Aim of the exercise -
Beginning with the line that mentions "none -> purple plate E6:F7 level 2", reproduce every line through the last line of the entries, exactly, and only those.

Data supplied -
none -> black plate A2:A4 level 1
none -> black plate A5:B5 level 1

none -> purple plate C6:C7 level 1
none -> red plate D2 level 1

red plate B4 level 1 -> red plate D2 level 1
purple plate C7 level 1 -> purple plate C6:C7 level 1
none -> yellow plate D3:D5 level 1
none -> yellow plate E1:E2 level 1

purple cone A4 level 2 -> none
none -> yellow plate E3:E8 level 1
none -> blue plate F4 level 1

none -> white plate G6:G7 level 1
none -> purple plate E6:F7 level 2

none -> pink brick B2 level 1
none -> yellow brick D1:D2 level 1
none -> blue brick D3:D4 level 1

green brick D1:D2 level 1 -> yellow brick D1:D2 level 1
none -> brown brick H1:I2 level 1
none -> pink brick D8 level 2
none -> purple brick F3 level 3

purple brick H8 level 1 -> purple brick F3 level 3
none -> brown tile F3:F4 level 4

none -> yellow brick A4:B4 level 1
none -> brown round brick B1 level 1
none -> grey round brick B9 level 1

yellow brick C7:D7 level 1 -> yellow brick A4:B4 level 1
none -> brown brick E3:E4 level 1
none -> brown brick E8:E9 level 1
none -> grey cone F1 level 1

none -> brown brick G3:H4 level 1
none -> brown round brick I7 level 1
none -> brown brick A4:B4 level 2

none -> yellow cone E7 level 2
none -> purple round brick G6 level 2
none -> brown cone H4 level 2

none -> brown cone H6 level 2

Task result -
none -> purple plate E6:F7 level 2

none -> pink brick B2 level 1
none -> yellow brick D1:D2 level 1
none -> blue brick D3:D4 level 1

green brick D1:D2 level 1 -> yellow brick D1:D2 level 1
none -> brown brick H1:I2 level 1
none -> pink brick D8 level 2
none -> purple brick F3 level 3

purple brick H8 level 1 -> purple brick F3 level 3
none -> brown tile F3:F4 level 4

none -> yellow brick A4:B4 level 1
none -> brown round brick B1 level 1
none -> grey round brick B9 level 1

yellow brick C7:D7 level 1 -> yellow brick A4:B4 level 1
none -> brown brick E3:E4 level 1
none -> brown brick E8:E9 level 1
none -> grey cone F1 level 1

none -> brown brick G3:H4 level 1
none -> brown round brick I7 level 1
none -> brown brick A4:B4 level 2

none -> yellow cone E7 level 2
none -> purple round brick G6 level 2
none -> brown cone H4 level 2

none -> brown cone H6 level 2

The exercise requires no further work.